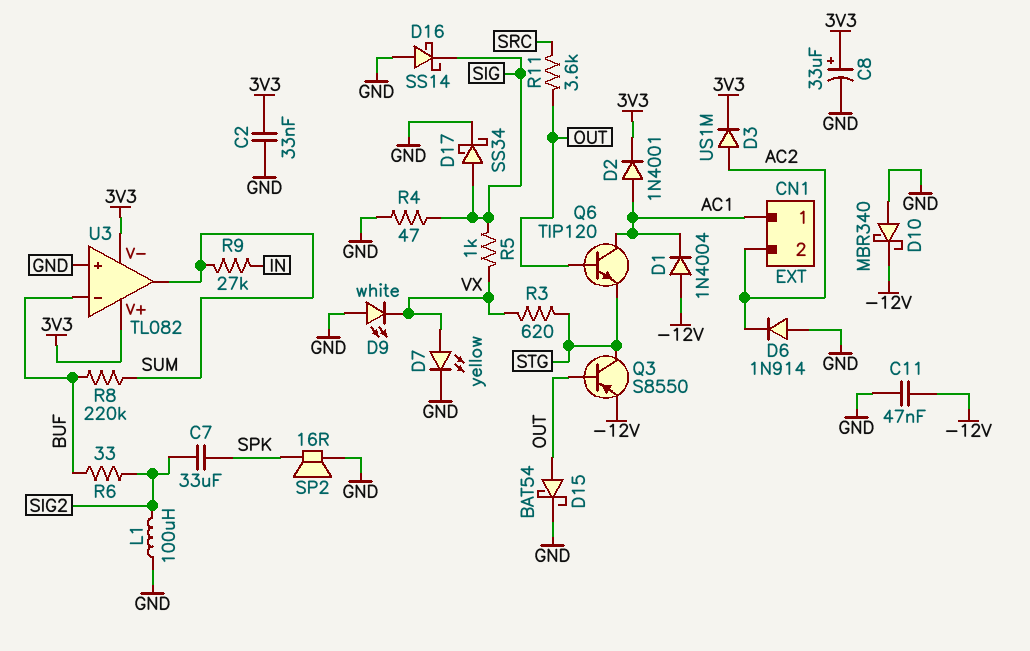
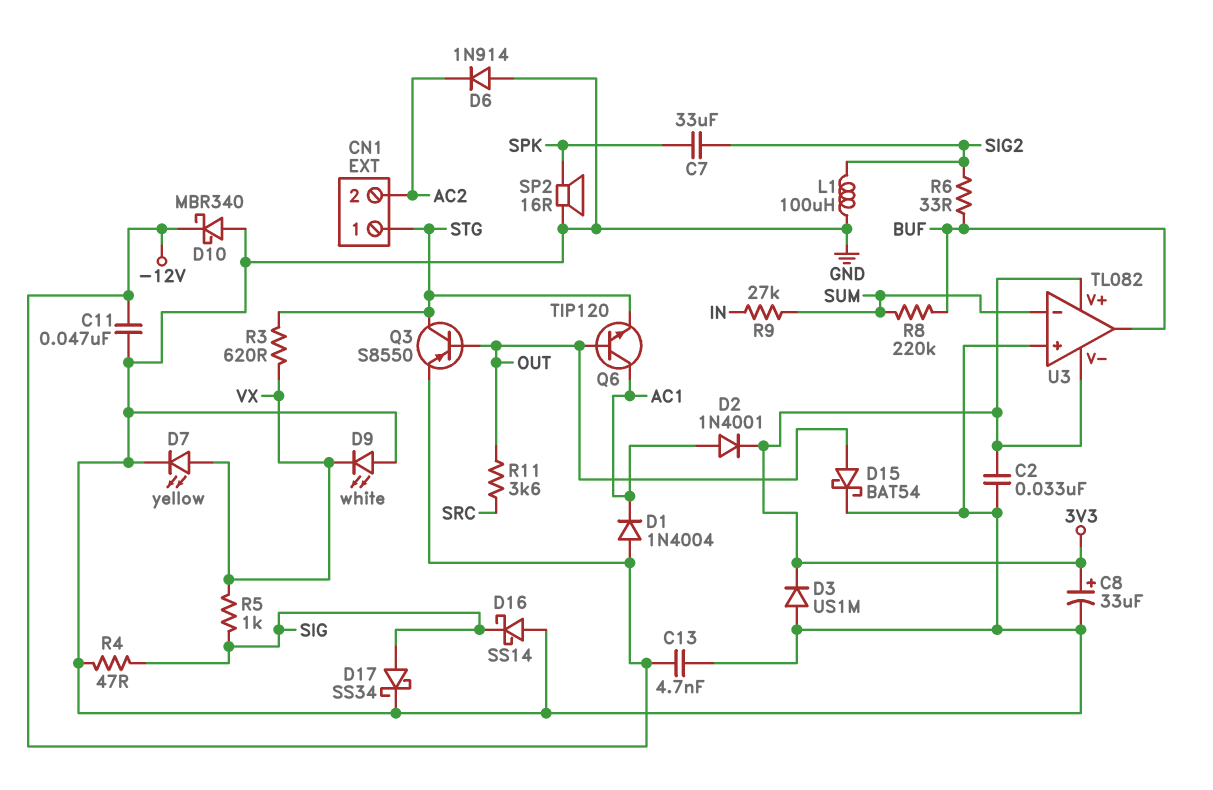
C13: none -> 4.7nF (-12V, GND)
CN1 pin 1: AC1 -> STG
D3: diode US1M (A AC2, K 3V3) -> diode US1M (A GND, K 3V3)
U3 pin in-: BUF -> SUM
U3 pin out: SUM -> BUF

■ **Directions for this task**
All that is needed is an exact copy of the entries above, minus the pictures.

■ **Answer to the exercise**
C13: none -> 4.7nF (-12V, GND)
CN1 pin 1: AC1 -> STG
D3: diode US1M (A AC2, K 3V3) -> diode US1M (A GND, K 3V3)
U3 pin in-: BUF -> SUM
U3 pin out: SUM -> BUF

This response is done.